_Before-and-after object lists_
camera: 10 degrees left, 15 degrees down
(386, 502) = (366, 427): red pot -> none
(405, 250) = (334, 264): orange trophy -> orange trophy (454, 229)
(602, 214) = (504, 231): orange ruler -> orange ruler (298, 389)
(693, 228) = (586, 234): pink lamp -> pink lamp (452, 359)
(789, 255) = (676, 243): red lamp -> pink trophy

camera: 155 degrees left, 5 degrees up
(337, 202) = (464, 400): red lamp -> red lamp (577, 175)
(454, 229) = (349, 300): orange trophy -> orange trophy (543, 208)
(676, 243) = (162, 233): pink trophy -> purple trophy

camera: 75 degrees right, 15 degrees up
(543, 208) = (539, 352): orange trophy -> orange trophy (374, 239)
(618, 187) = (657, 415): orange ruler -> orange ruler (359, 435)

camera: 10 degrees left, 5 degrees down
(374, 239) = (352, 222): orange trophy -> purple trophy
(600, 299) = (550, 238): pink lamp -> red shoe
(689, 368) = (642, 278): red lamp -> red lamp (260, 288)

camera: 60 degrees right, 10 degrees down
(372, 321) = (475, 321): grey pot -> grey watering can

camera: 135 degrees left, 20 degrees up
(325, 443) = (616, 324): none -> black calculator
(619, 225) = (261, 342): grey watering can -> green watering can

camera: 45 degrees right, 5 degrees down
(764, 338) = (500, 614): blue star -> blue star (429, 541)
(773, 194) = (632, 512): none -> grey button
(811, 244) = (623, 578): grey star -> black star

_Assignment_
Each line of the entries that contains the word "purple" should be listed.

_Response box_
(676, 243) = (162, 233): pink trophy -> purple trophy
(374, 239) = (352, 222): orange trophy -> purple trophy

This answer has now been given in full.